» **INSTRUCTIONS FOR THE TASK**: Please print every record below exactly as it appears.

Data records
________________________________________

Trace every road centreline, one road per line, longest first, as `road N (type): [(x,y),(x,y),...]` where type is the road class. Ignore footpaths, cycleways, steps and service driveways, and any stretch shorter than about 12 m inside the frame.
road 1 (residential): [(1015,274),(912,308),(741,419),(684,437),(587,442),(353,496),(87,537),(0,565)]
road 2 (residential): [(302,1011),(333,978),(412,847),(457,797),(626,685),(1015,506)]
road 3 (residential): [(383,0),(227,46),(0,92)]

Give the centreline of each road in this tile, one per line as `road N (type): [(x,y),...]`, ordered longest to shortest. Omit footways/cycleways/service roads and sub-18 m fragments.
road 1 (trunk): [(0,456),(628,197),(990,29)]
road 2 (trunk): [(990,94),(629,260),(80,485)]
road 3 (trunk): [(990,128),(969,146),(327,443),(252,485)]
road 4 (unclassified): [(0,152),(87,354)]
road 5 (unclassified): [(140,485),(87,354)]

________________________________________

» **ANSWER FOR THE TASK**:
Trace every road centreline, one road per line, longest first, as `road N (type): [(x,y),(x,y),...]` where type is the road class. Ignore footpaths, cycleways, steps and service driveways, and any stretch shorter than about 12 m inside the frame.
road 1 (residential): [(1015,274),(912,308),(741,419),(684,437),(587,442),(353,496),(87,537),(0,565)]
road 2 (residential): [(302,1011),(333,978),(412,847),(457,797),(626,685),(1015,506)]
road 3 (residential): [(383,0),(227,46),(0,92)]

Give the centreline of each road in this tile, one per line as `road N (type): [(x,y),...]`, ordered longest to shortest. Omit footways/cycleways/service roads and sub-18 m fragments.
road 1 (trunk): [(0,456),(628,197),(990,29)]
road 2 (trunk): [(990,94),(629,260),(80,485)]
road 3 (trunk): [(990,128),(969,146),(327,443),(252,485)]
road 4 (unclassified): [(0,152),(87,354)]
road 5 (unclassified): [(140,485),(87,354)]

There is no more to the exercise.